[Items listed in a dataset]
★ ★ ★ ★ ★ ★ ★

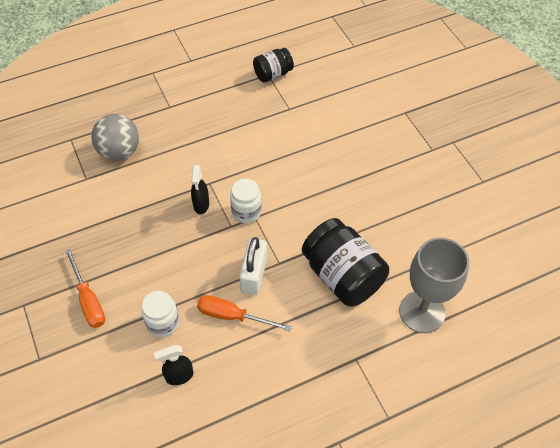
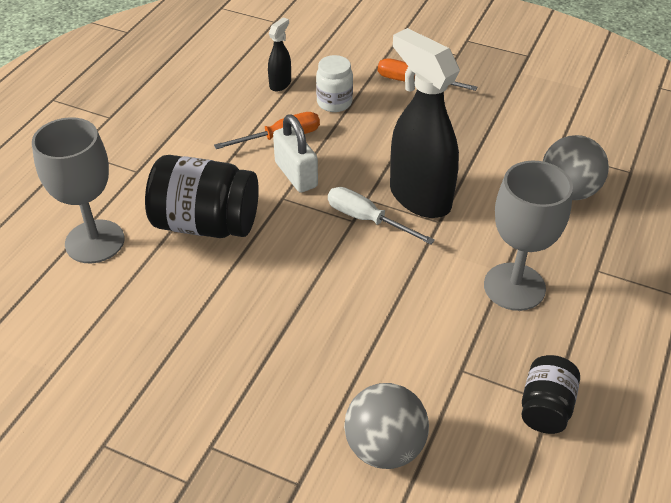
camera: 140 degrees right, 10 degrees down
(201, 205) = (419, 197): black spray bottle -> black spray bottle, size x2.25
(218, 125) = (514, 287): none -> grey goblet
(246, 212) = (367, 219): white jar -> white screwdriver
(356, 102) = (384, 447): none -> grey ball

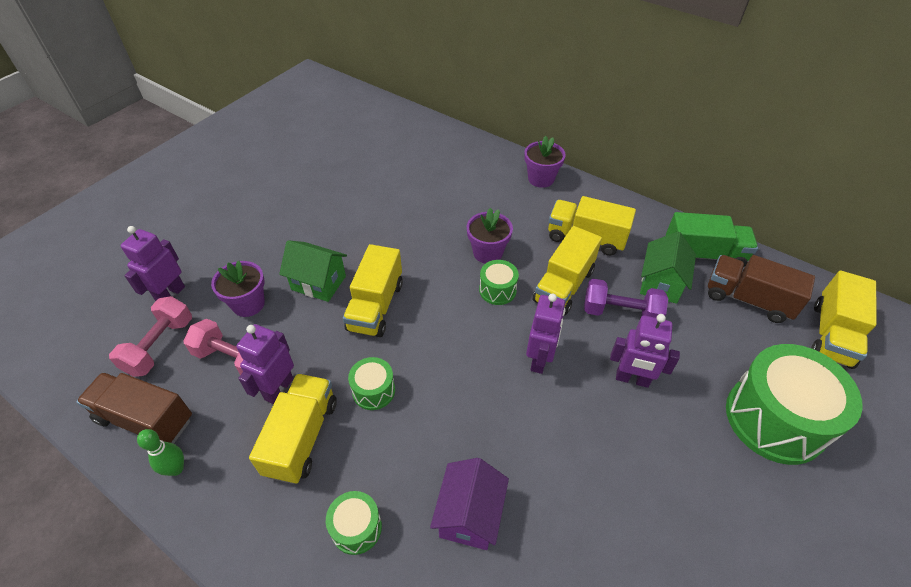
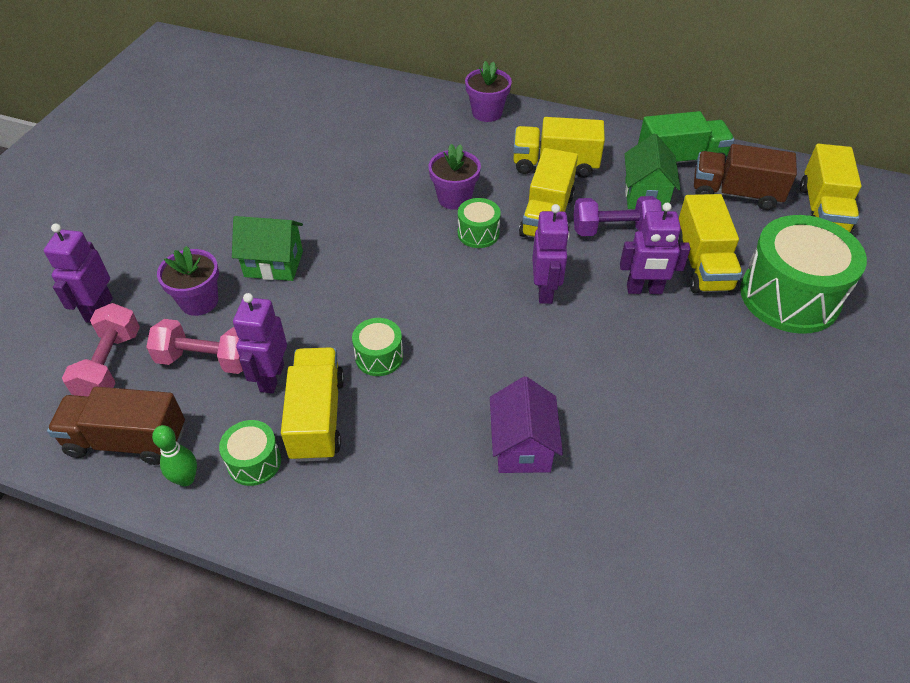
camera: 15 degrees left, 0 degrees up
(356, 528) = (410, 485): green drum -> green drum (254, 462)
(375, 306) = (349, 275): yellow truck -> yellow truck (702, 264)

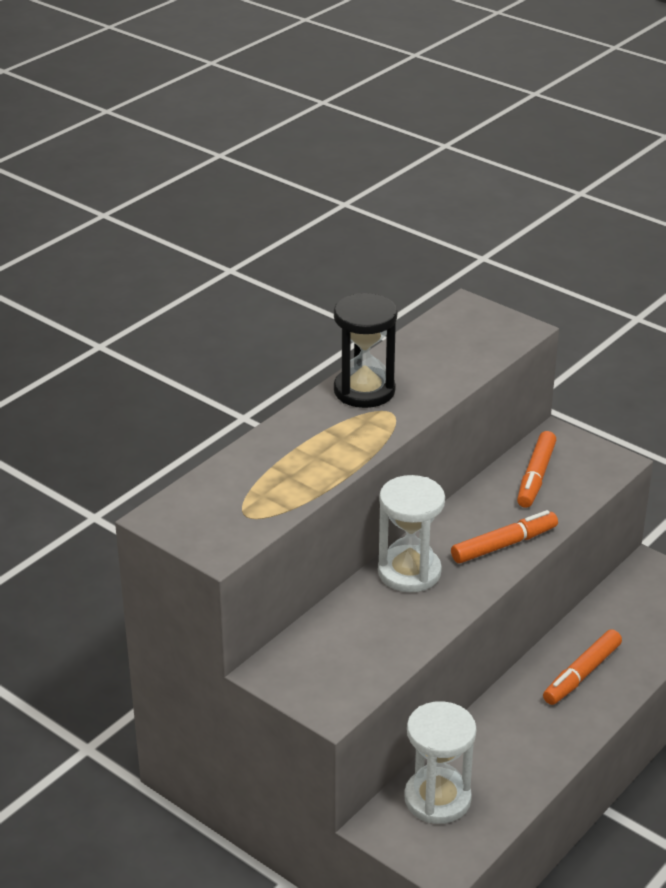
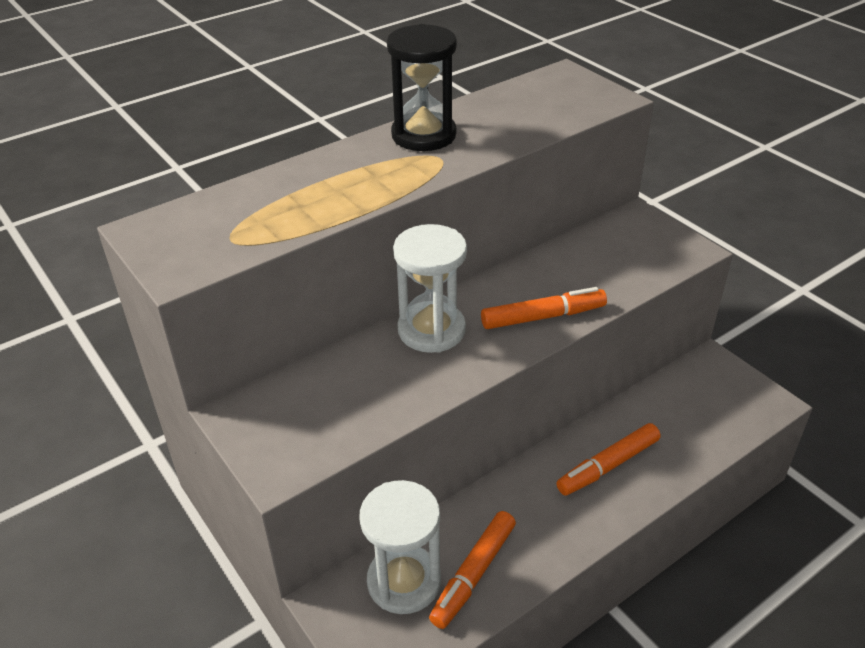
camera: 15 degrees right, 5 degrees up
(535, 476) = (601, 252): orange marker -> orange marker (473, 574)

★ ★ ★ ★ ★ ★ ★

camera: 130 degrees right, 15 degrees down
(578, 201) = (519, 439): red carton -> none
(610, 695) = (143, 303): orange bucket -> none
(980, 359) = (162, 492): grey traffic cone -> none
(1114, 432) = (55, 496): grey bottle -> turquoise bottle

★ ★ ★ ★ ★ ★ ★

# [Exercise details]
What belongs in the answer is each line above from the line with "camera: 140 degrees right, 10 degrees down" to the line with "(535, 476) = (601, 252): orange", inclusive, reproduced exactly and free of pictures.

# [Finished task]
camera: 140 degrees right, 10 degrees down
(201, 205) = (419, 197): black spray bottle -> black spray bottle, size x2.25
(218, 125) = (514, 287): none -> grey goblet
(246, 212) = (367, 219): white jar -> white screwdriver
(356, 102) = (384, 447): none -> grey ball

camera: 15 degrees left, 0 degrees up
(356, 528) = (410, 485): green drum -> green drum (254, 462)
(375, 306) = (349, 275): yellow truck -> yellow truck (702, 264)

camera: 15 degrees right, 5 degrees up
(535, 476) = (601, 252): orange marker -> orange marker (473, 574)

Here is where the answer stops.